DATA FOR THIS TASK:
»»
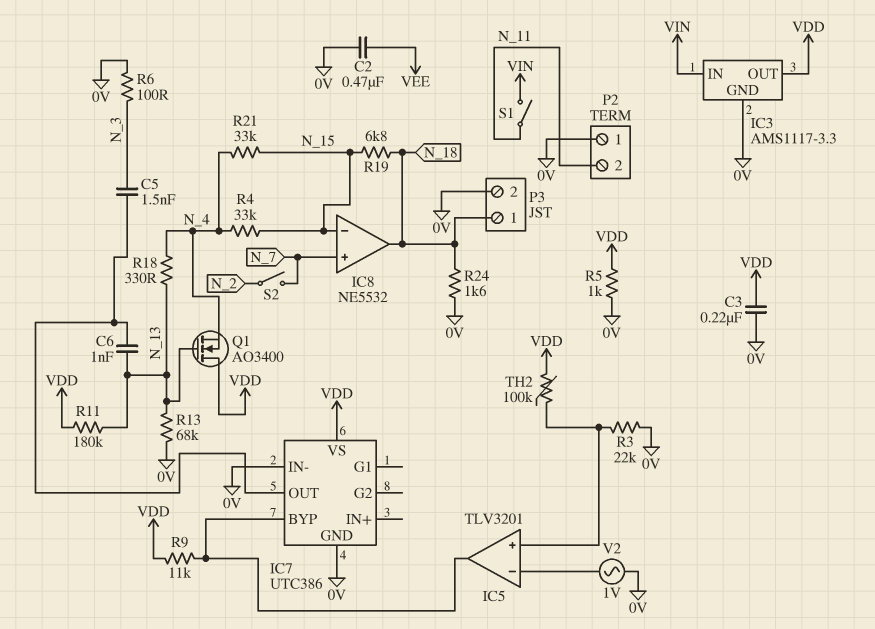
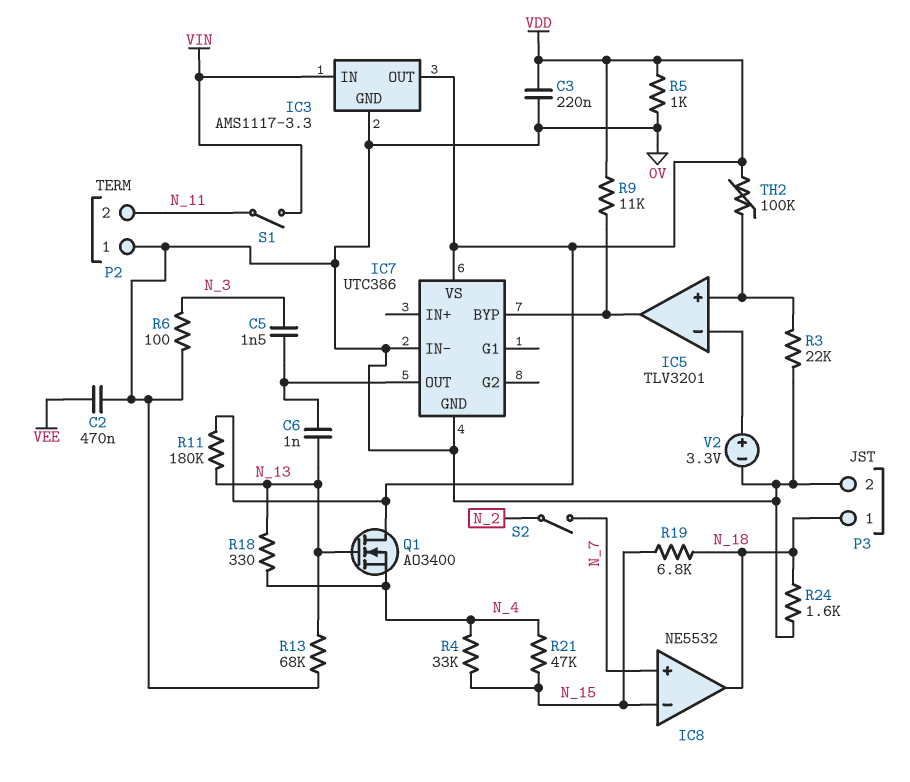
R21: 33k (N_4, N_15) -> 47k (N_4, N_15)
V2: AC 1V (0V, IC5/in-) -> 3.3V (plus IC5/in-, minus 0V)

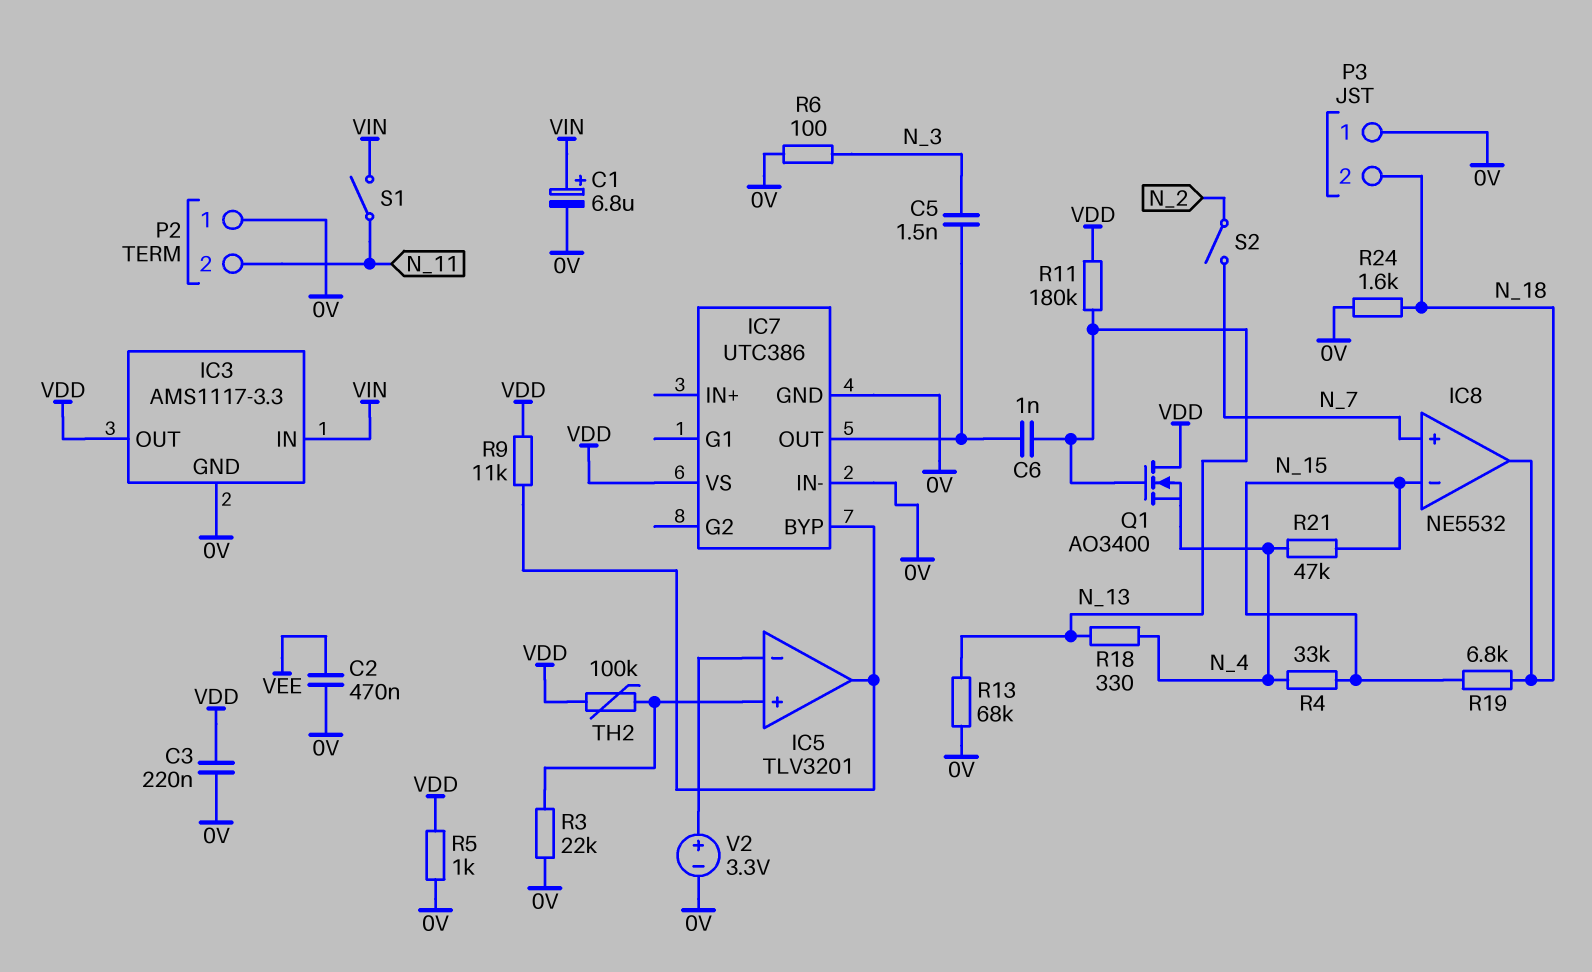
C1: none -> 6.8uF (plus VIN, minus 0V)
P3 pin 1: N_18 -> 0V
P3 pin 2: 0V -> N_18

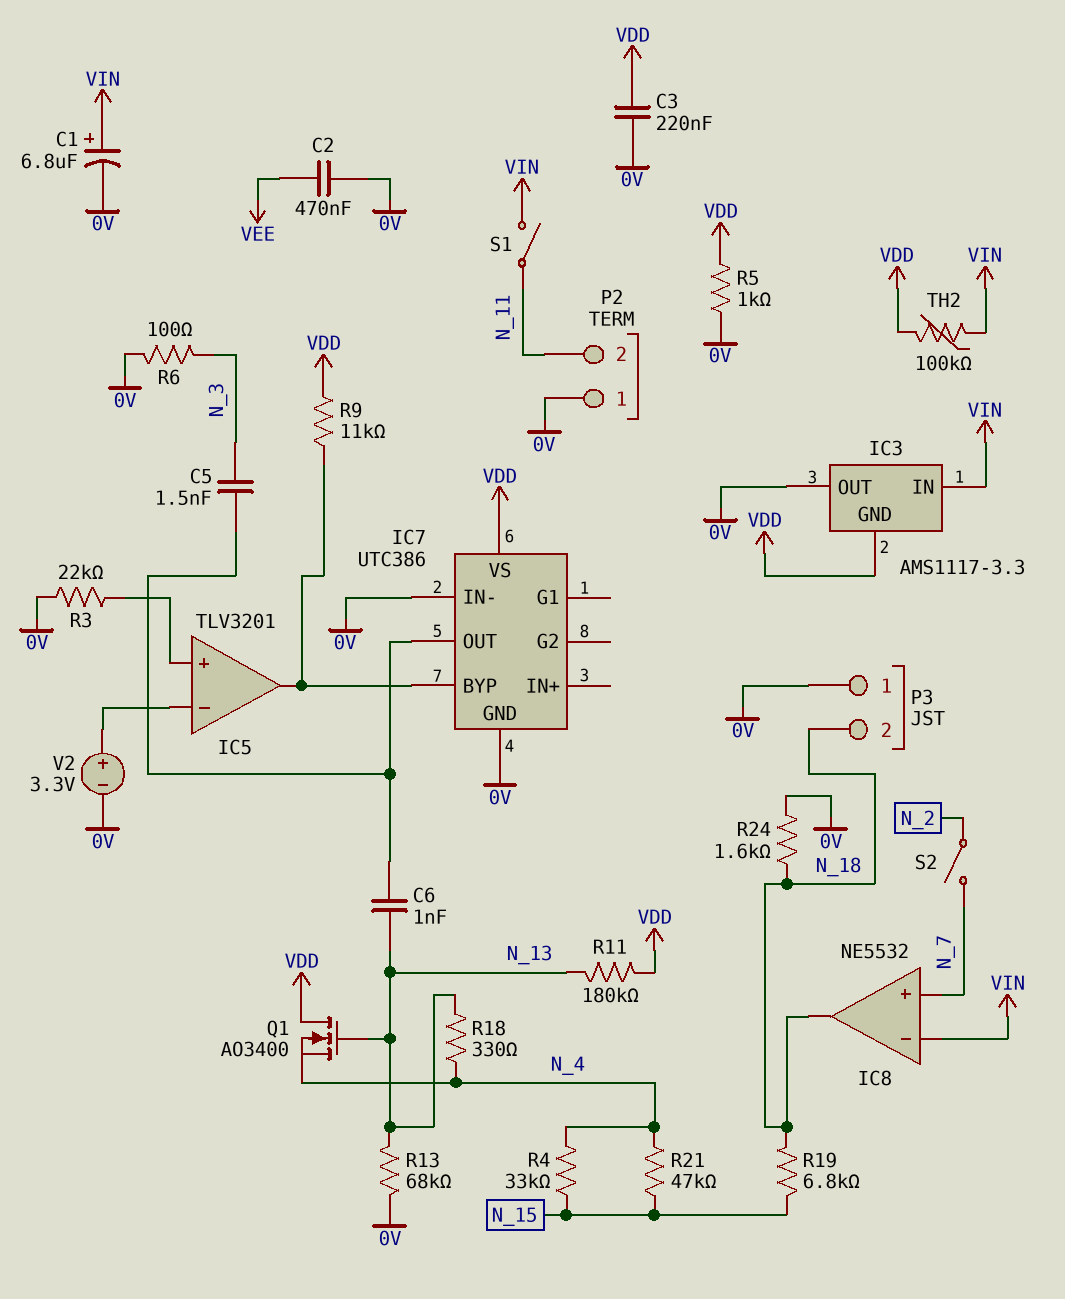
IC3 pin GND: 0V -> VDD
IC3 pin OUT: VDD -> 0V
IC8 pin in-: N_15 -> VIN
TH2: 100k (IC5/in+, VDD) -> 100k (VDD, VIN)

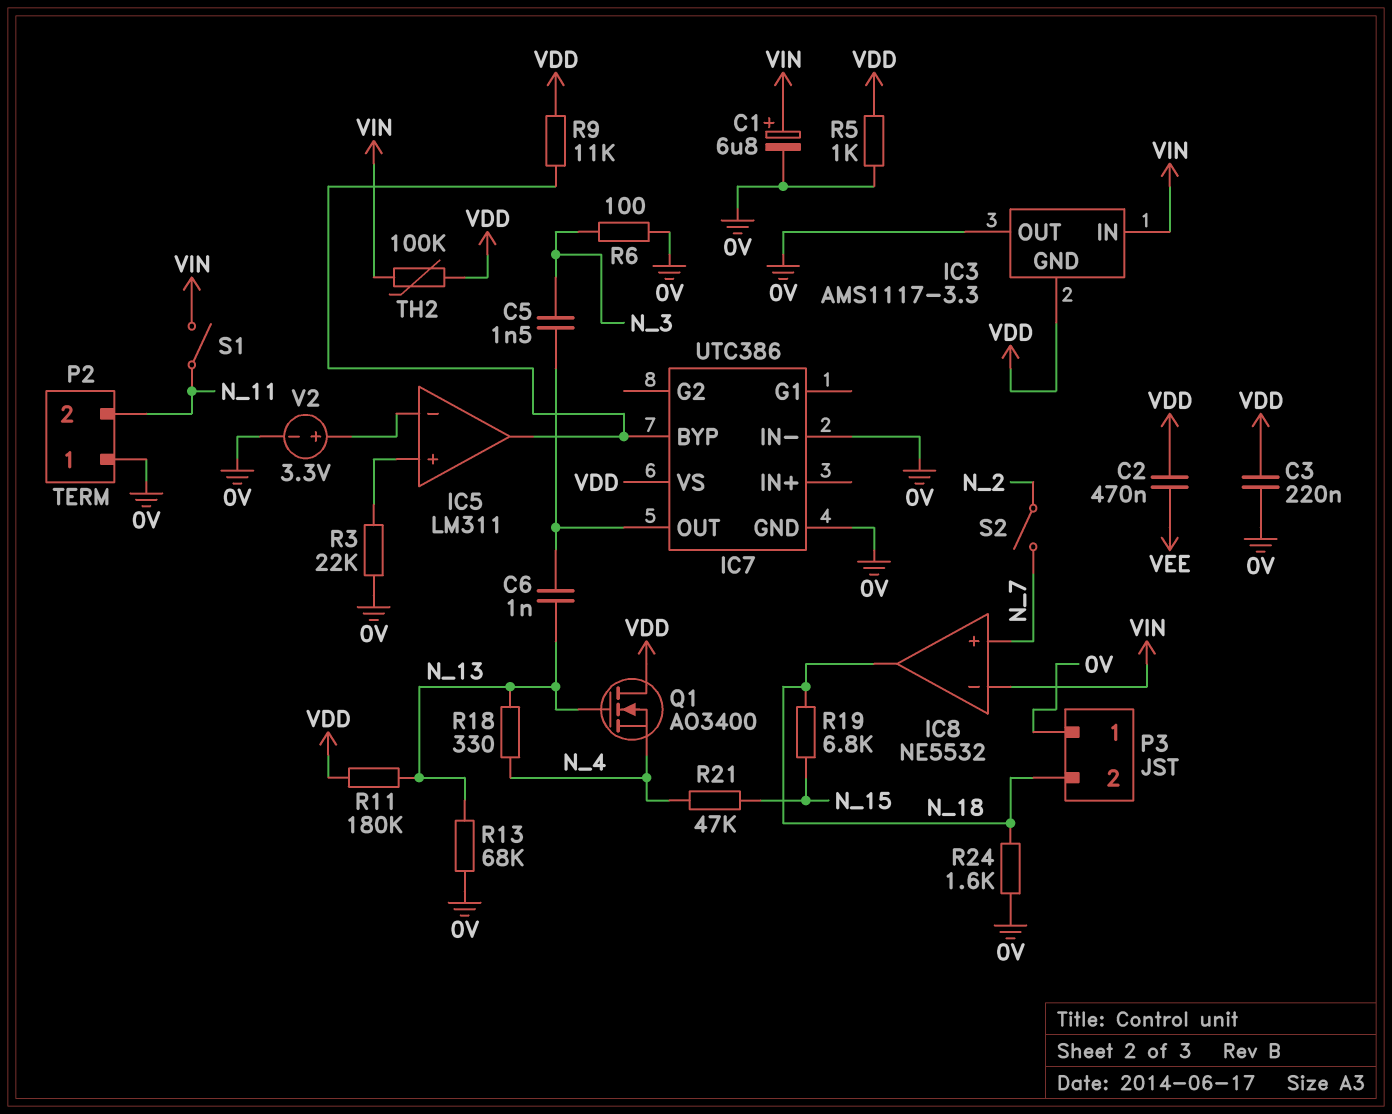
C2: 470nF (0V, VEE) -> 470nF (VDD, VEE)
IC5: TLV3201 -> LM311
R4: 33k (N_4, N_15) -> none

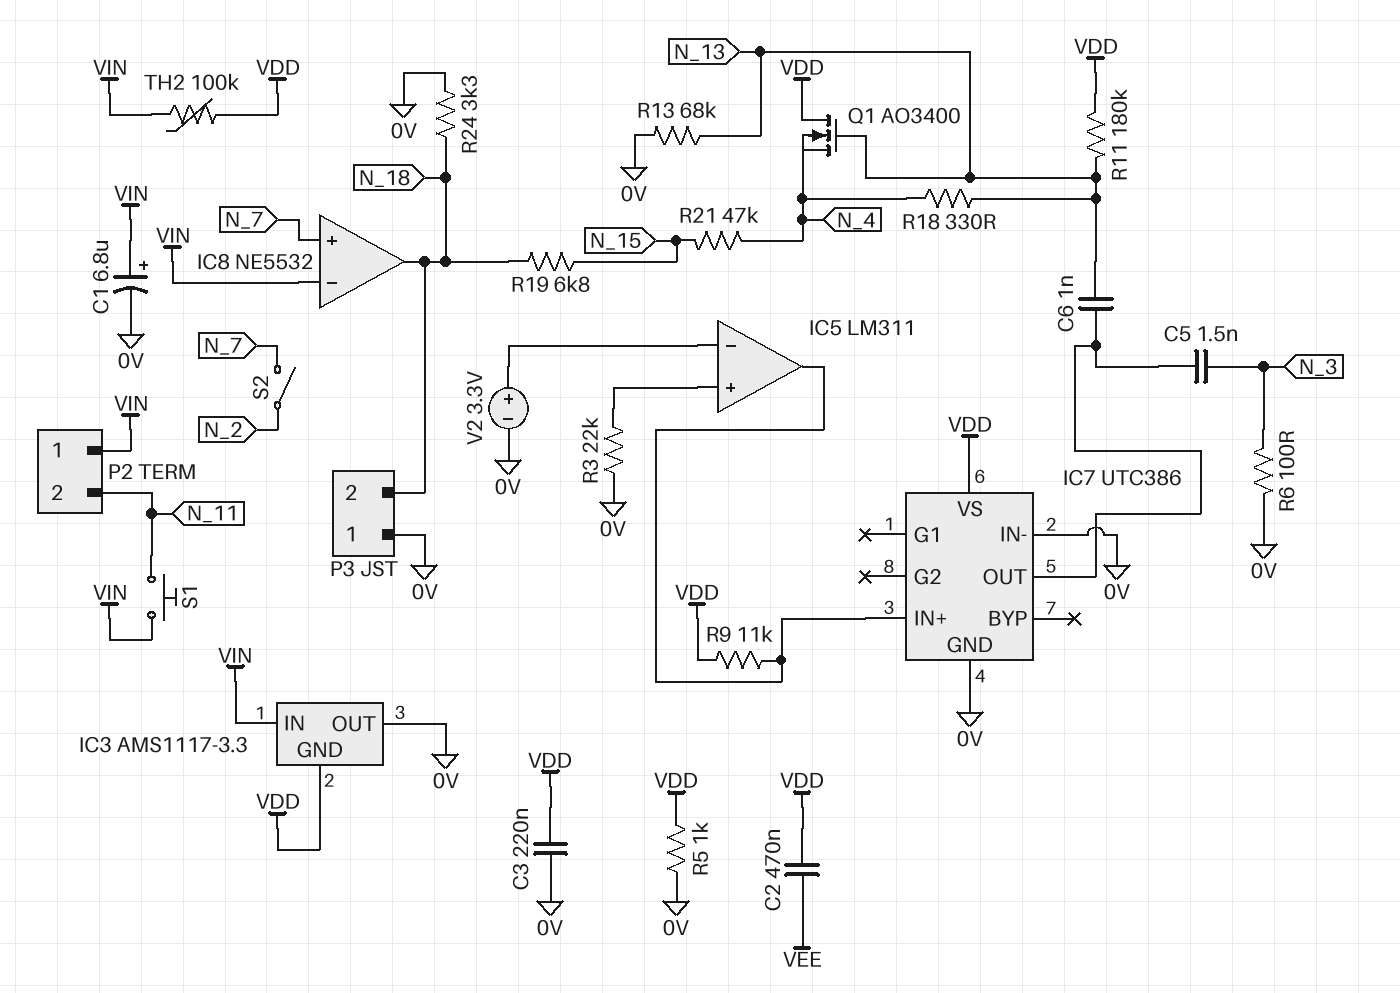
IC7 pin BYP: IC5/out -> none
IC7 pin IN+: none -> IC5/out
P2 pin 1: 0V -> VIN
R24: 1.6k (0V, N_18) -> 3.3k (0V, N_18)
S1: switch (N_11, VIN) -> button (N_11, VIN)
««
WHAT THIS TASK INVOLVES: Repeat the entries word for word and skip the pictures.

ANSWER SECTION:
R21: 33k (N_4, N_15) -> 47k (N_4, N_15)
V2: AC 1V (0V, IC5/in-) -> 3.3V (plus IC5/in-, minus 0V)

C1: none -> 6.8uF (plus VIN, minus 0V)
P3 pin 1: N_18 -> 0V
P3 pin 2: 0V -> N_18

IC3 pin GND: 0V -> VDD
IC3 pin OUT: VDD -> 0V
IC8 pin in-: N_15 -> VIN
TH2: 100k (IC5/in+, VDD) -> 100k (VDD, VIN)

C2: 470nF (0V, VEE) -> 470nF (VDD, VEE)
IC5: TLV3201 -> LM311
R4: 33k (N_4, N_15) -> none

IC7 pin BYP: IC5/out -> none
IC7 pin IN+: none -> IC5/out
P2 pin 1: 0V -> VIN
R24: 1.6k (0V, N_18) -> 3.3k (0V, N_18)
S1: switch (N_11, VIN) -> button (N_11, VIN)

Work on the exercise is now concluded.